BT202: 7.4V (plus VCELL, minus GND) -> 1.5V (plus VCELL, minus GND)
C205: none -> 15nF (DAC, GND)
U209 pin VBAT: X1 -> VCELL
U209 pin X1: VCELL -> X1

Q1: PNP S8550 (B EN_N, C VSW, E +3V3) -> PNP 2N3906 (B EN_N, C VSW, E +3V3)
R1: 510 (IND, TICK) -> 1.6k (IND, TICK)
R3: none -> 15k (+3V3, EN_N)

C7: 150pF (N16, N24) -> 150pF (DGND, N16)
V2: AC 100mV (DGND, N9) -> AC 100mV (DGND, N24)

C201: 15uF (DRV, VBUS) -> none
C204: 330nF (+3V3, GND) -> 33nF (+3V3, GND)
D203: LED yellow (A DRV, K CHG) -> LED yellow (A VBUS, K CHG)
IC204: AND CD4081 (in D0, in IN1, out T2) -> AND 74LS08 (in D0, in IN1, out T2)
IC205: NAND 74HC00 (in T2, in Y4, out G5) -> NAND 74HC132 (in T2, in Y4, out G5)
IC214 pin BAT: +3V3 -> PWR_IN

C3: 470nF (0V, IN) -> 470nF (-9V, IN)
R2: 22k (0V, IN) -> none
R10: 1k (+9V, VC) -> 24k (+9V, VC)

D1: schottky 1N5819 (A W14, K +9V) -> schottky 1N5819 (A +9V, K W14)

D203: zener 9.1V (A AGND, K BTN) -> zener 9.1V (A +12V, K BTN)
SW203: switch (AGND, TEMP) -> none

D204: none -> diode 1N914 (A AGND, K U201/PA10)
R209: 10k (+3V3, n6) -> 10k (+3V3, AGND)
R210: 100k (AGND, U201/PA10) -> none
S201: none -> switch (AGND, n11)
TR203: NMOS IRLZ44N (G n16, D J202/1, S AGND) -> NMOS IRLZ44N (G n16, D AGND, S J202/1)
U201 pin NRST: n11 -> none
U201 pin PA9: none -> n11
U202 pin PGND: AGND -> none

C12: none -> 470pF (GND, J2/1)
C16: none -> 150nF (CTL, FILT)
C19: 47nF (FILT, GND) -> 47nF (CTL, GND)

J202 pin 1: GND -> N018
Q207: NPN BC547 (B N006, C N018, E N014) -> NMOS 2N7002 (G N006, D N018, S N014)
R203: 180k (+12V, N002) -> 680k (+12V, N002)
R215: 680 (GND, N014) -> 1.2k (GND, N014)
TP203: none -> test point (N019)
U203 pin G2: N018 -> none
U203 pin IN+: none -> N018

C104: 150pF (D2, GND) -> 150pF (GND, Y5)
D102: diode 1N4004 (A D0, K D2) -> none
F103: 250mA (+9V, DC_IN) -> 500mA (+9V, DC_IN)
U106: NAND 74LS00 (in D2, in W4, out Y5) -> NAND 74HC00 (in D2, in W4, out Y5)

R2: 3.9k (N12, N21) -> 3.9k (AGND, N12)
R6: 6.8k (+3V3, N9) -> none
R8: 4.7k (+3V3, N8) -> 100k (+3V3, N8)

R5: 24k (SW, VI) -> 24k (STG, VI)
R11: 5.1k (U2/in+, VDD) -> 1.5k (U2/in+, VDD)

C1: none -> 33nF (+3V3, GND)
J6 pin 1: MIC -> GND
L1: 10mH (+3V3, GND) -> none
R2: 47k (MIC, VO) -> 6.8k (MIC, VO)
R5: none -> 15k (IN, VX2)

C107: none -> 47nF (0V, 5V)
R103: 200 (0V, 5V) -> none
---+---
» WHAT IS EXPECTED: From the opening line of the data above through the line that contains "R203: 180k (+12V, N002) -> 680k (+12V, N002)", please print each line as it stands and only those lines.

» ANSWER SPACE:
BT202: 7.4V (plus VCELL, minus GND) -> 1.5V (plus VCELL, minus GND)
C205: none -> 15nF (DAC, GND)
U209 pin VBAT: X1 -> VCELL
U209 pin X1: VCELL -> X1

Q1: PNP S8550 (B EN_N, C VSW, E +3V3) -> PNP 2N3906 (B EN_N, C VSW, E +3V3)
R1: 510 (IND, TICK) -> 1.6k (IND, TICK)
R3: none -> 15k (+3V3, EN_N)

C7: 150pF (N16, N24) -> 150pF (DGND, N16)
V2: AC 100mV (DGND, N9) -> AC 100mV (DGND, N24)

C201: 15uF (DRV, VBUS) -> none
C204: 330nF (+3V3, GND) -> 33nF (+3V3, GND)
D203: LED yellow (A DRV, K CHG) -> LED yellow (A VBUS, K CHG)
IC204: AND CD4081 (in D0, in IN1, out T2) -> AND 74LS08 (in D0, in IN1, out T2)
IC205: NAND 74HC00 (in T2, in Y4, out G5) -> NAND 74HC132 (in T2, in Y4, out G5)
IC214 pin BAT: +3V3 -> PWR_IN

C3: 470nF (0V, IN) -> 470nF (-9V, IN)
R2: 22k (0V, IN) -> none
R10: 1k (+9V, VC) -> 24k (+9V, VC)

D1: schottky 1N5819 (A W14, K +9V) -> schottky 1N5819 (A +9V, K W14)

D203: zener 9.1V (A AGND, K BTN) -> zener 9.1V (A +12V, K BTN)
SW203: switch (AGND, TEMP) -> none

D204: none -> diode 1N914 (A AGND, K U201/PA10)
R209: 10k (+3V3, n6) -> 10k (+3V3, AGND)
R210: 100k (AGND, U201/PA10) -> none
S201: none -> switch (AGND, n11)
TR203: NMOS IRLZ44N (G n16, D J202/1, S AGND) -> NMOS IRLZ44N (G n16, D AGND, S J202/1)
U201 pin NRST: n11 -> none
U201 pin PA9: none -> n11
U202 pin PGND: AGND -> none

C12: none -> 470pF (GND, J2/1)
C16: none -> 150nF (CTL, FILT)
C19: 47nF (FILT, GND) -> 47nF (CTL, GND)

J202 pin 1: GND -> N018
Q207: NPN BC547 (B N006, C N018, E N014) -> NMOS 2N7002 (G N006, D N018, S N014)
R203: 180k (+12V, N002) -> 680k (+12V, N002)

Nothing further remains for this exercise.